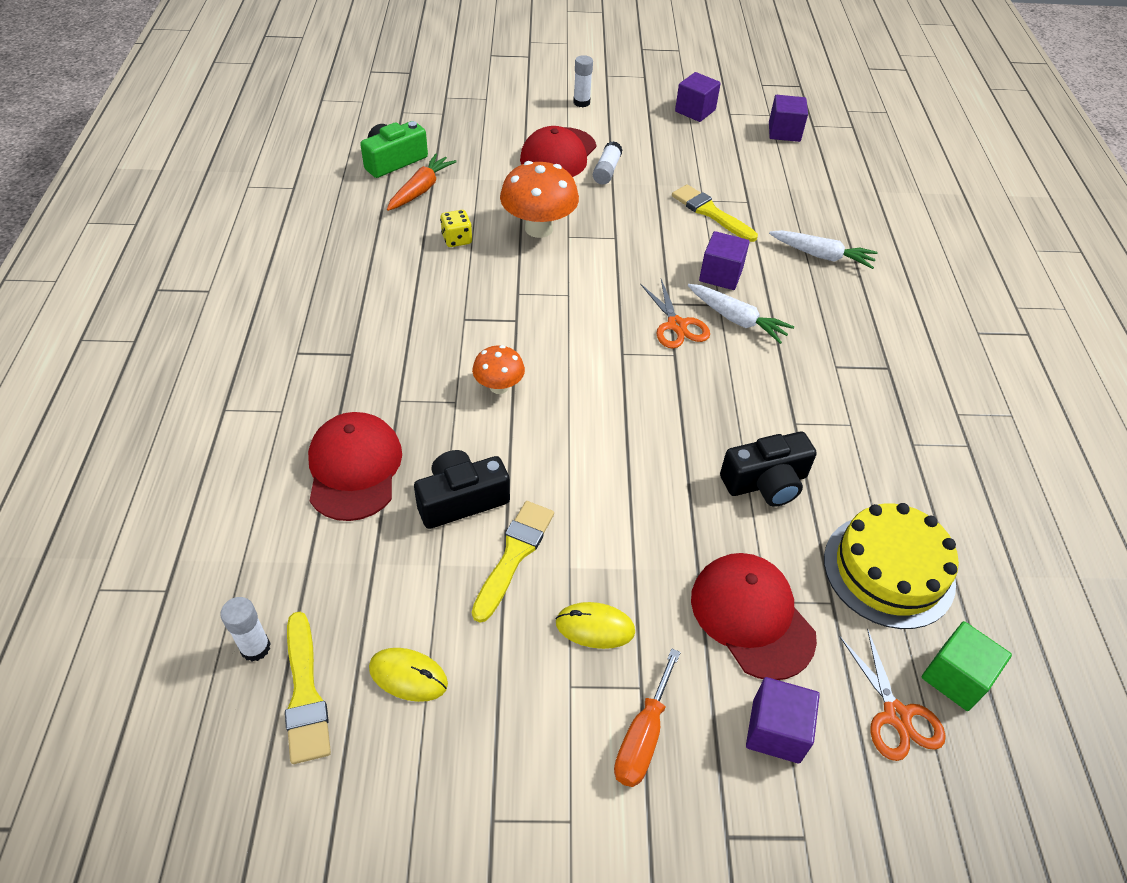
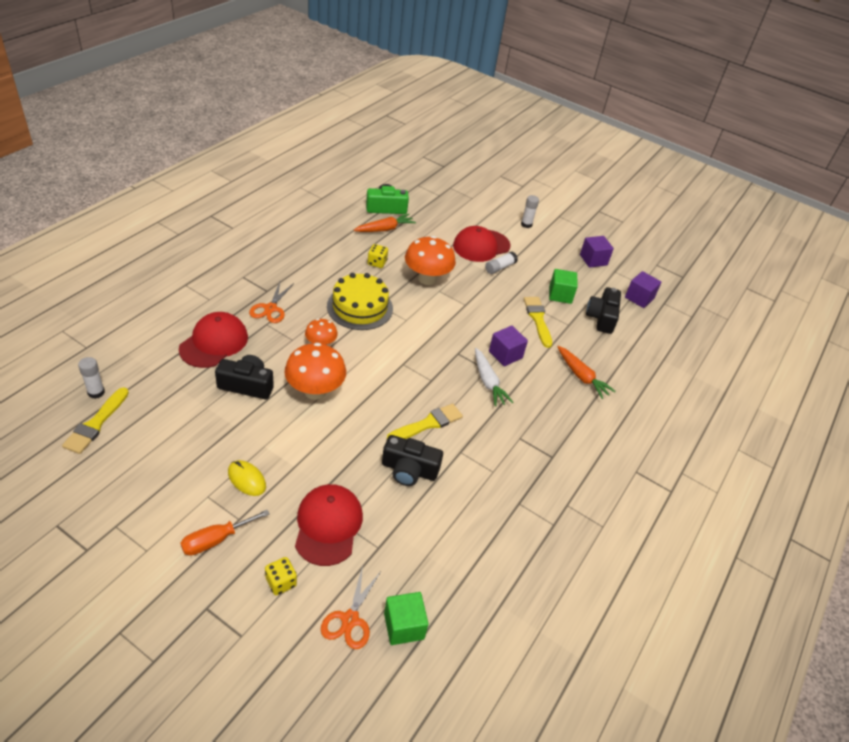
camera: 30 degrees right, 5 degrees down
yellow mouse [369,648,448,702] -> none
yellow brush [472,501,554,622] -> yellow brush moved to [387,403,463,439]
orange scissors [640,279,710,349] -> orange scissors moved to [249,282,294,323]
purple cube [746,677,820,764] -> yellow dice [265,557,297,595]
white carrot [769,230,878,269] -> orange carrot [557,346,616,399]
yellow cake [824,503,959,629] -> yellow cake moved to [327,273,393,330]
none -> orange mushroom [284,343,346,400]
none -> green cube [549,269,578,304]
none -> black camera [586,287,621,334]

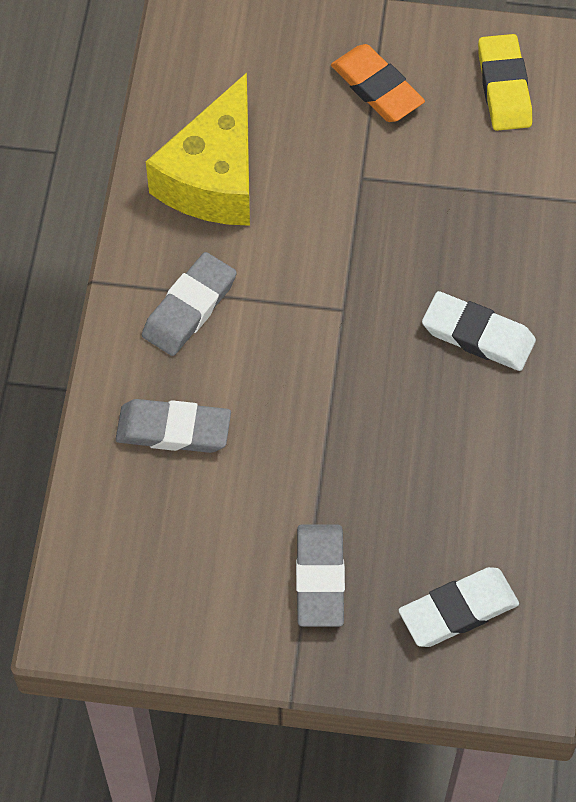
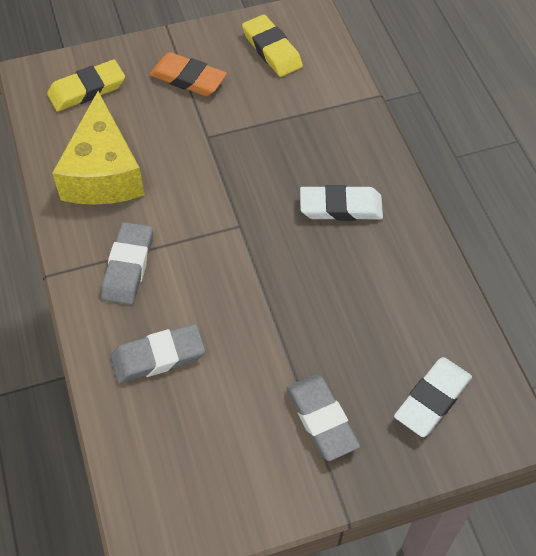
camera: 25 degrees left, 5 degrees down
none -> yellow eraser [47,60,125,112]

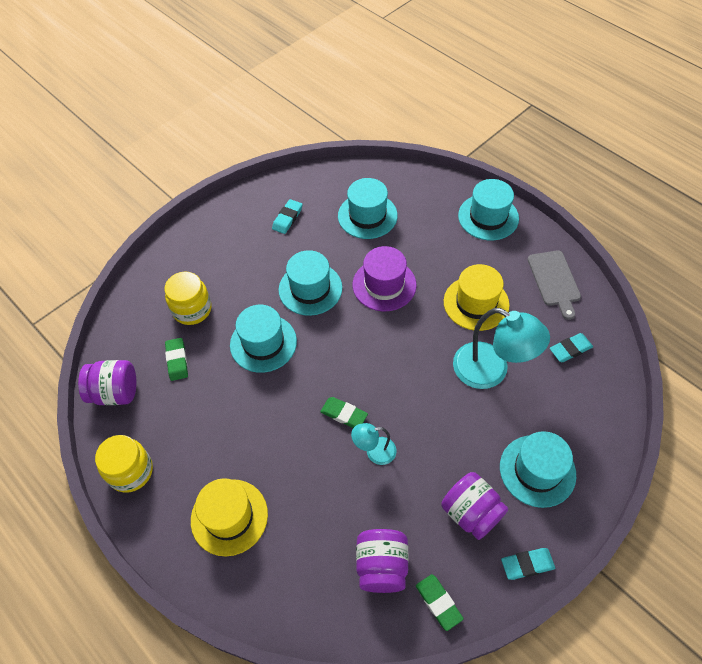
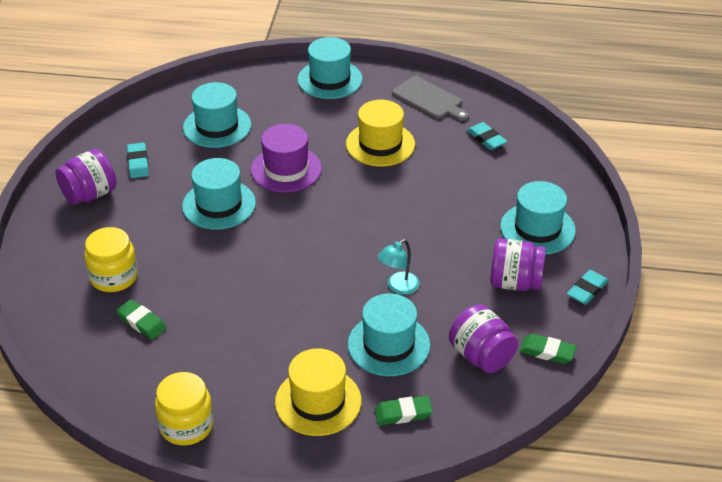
camera: 40 degrees left, 15 degrees down
purple jar [78,360,136,405] -> purple jar moved to [56,149,117,205]
turquoise hat [230,305,297,373] -> turquoise hat moved to [348,293,430,376]
green eraser [320,397,368,428] -> green eraser moved to [374,396,433,425]
turquoise lamp [453,308,550,389] -> none
turquoise eraser [550,333,593,362] -> turquoise eraser turned 60 degrees counterclockwise [467,122,507,150]

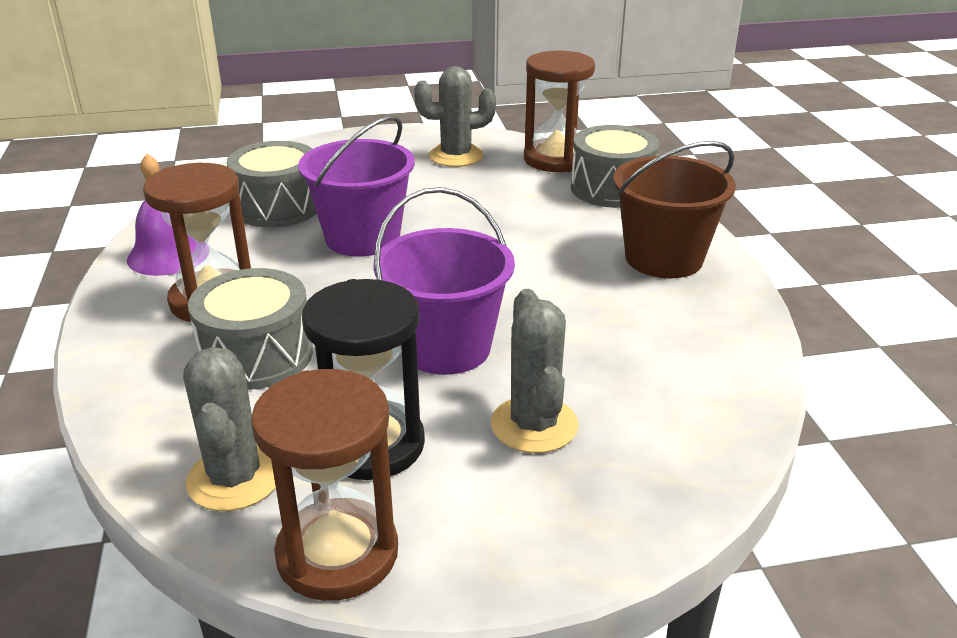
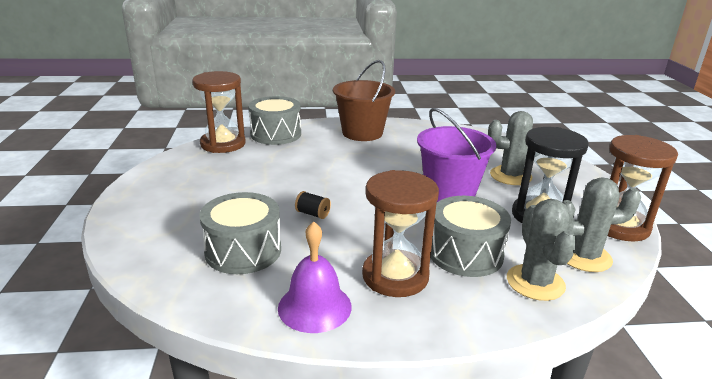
camera: 85 degrees left, 5 degrees down
purple bucket [298,116,415,257] -> black spool [295,191,331,219]
grey cactus [414,66,496,167] -> grey cactus moved to [507,199,577,301]

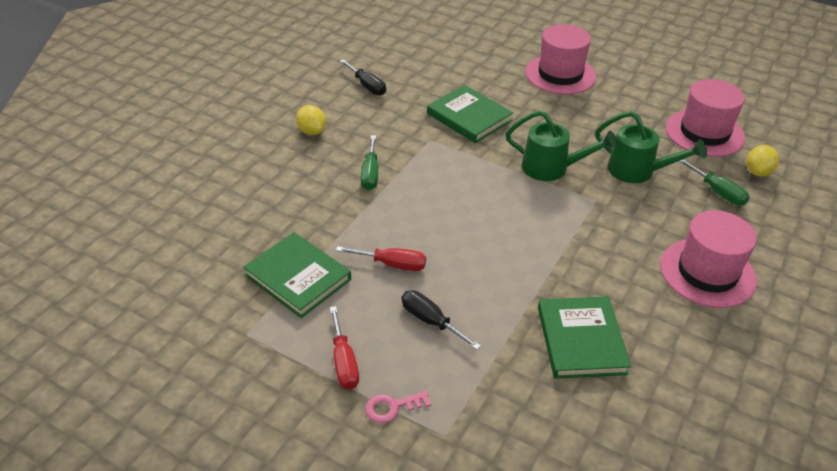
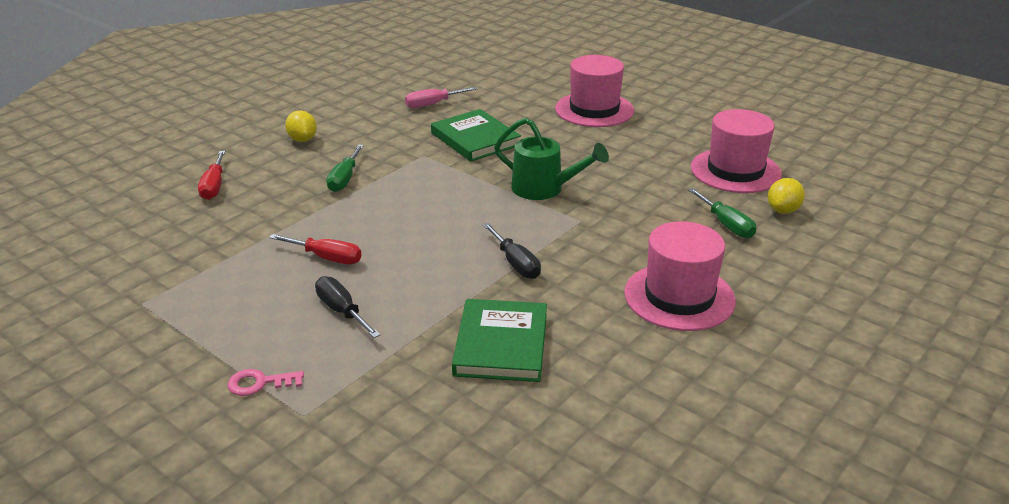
camera: 10 degrees right, 10 degrees down
green book [243,232,351,318] -> none
red screwdriver [330,306,359,390] -> red screwdriver moved to [198,151,225,200]
black screwdriver [340,59,386,95] -> black screwdriver moved to [483,223,541,279]
green watering can [595,111,707,183] -> none
none -> pink screwdriver [405,87,477,108]

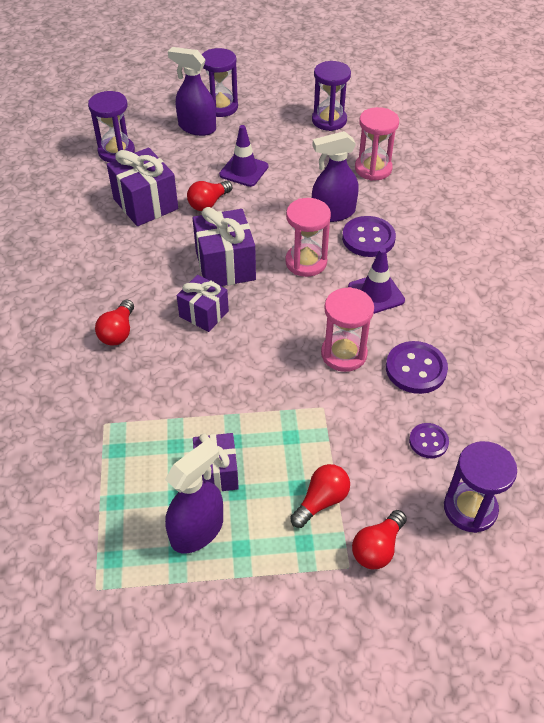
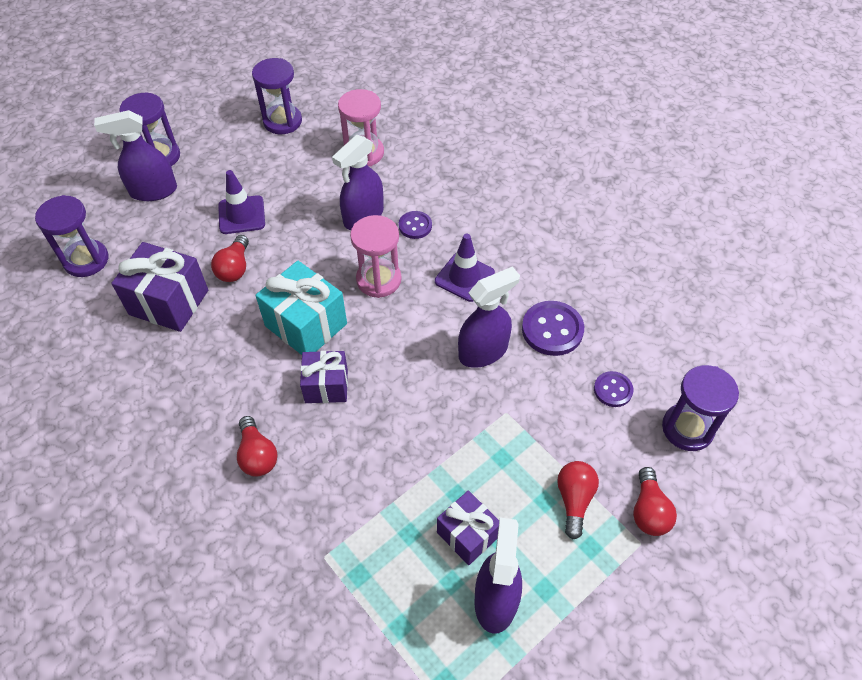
camera: 35 degrees left, 5 degrees up
purple gift [192,207,256,286] -> turquoise gift [255,261,347,355]
pink hourglass [321,287,374,372] -> purple spray bottle [458,267,520,368]
purple button [342,216,396,257] -> purple button [399,211,432,239], size x0.60

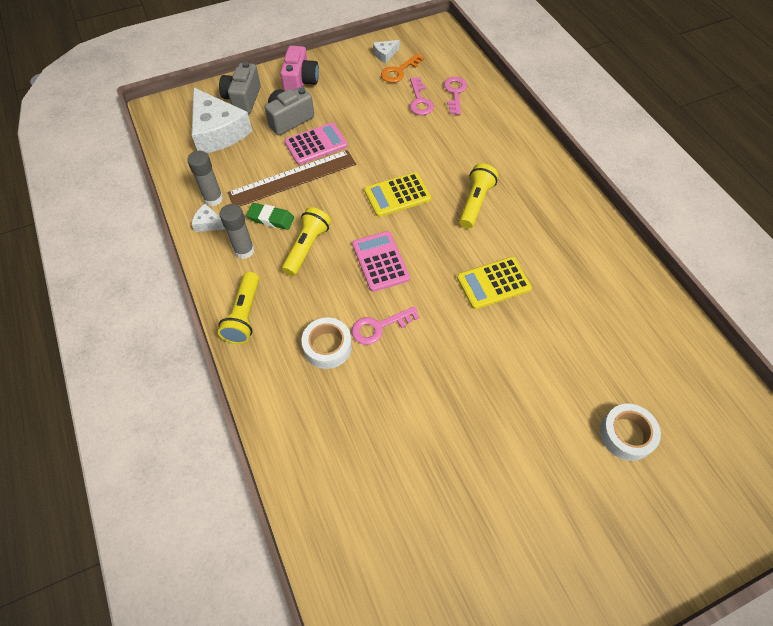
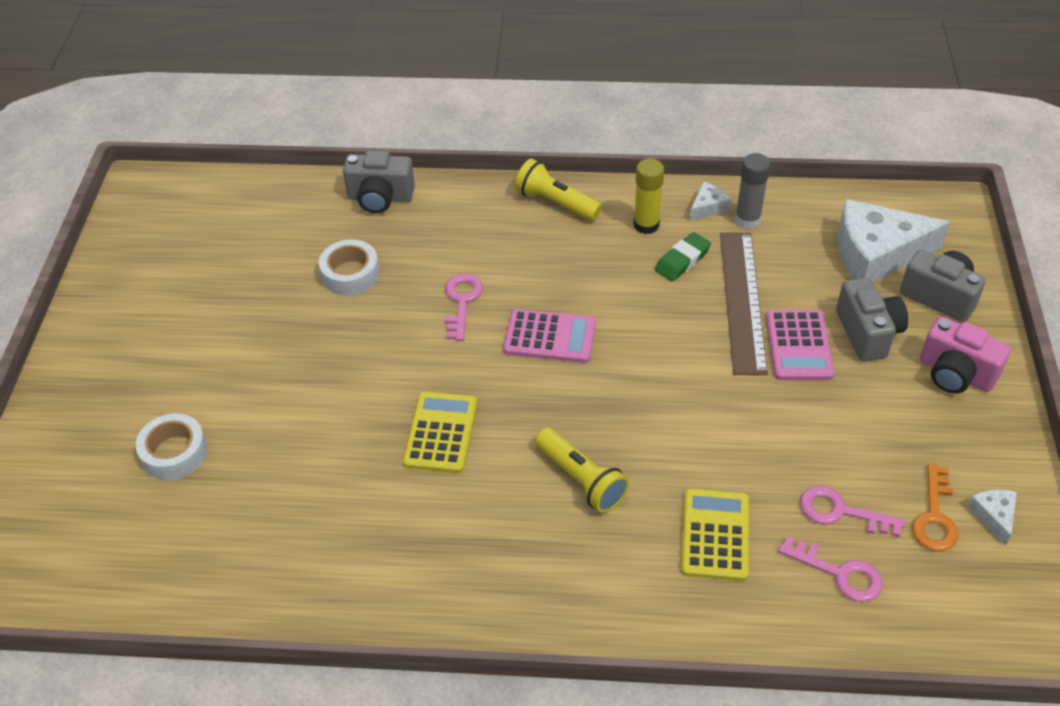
camera: 120 degrees right, 10 degrees down
grey glue stick [220,204,254,259] -> yellow glue stick [634,159,664,234]
yellow flashlight [282,207,331,276] -> none
white tape [301,318,352,369] -> white tape moved to [319,239,380,296]
yellow calculator [364,172,431,217] -> yellow calculator moved to [681,488,749,581]
orange key [381,53,424,83] -> orange key turned 150 degrees counterclockwise [912,464,959,551]
none -> grey camera [343,151,415,213]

----------

### Requirement
Everything above from the line with "camera: 35 degrees left, 5 degrees up" through the line with "white tape [301,318,352,369]" should be retyped exactly, and nothing else; omit pictures.

### Exercise response
camera: 35 degrees left, 5 degrees up
purple gift [192,207,256,286] -> turquoise gift [255,261,347,355]
pink hourglass [321,287,374,372] -> purple spray bottle [458,267,520,368]
purple button [342,216,396,257] -> purple button [399,211,432,239], size x0.60

camera: 120 degrees right, 10 degrees down
grey glue stick [220,204,254,259] -> yellow glue stick [634,159,664,234]
yellow flashlight [282,207,331,276] -> none
white tape [301,318,352,369] -> white tape moved to [319,239,380,296]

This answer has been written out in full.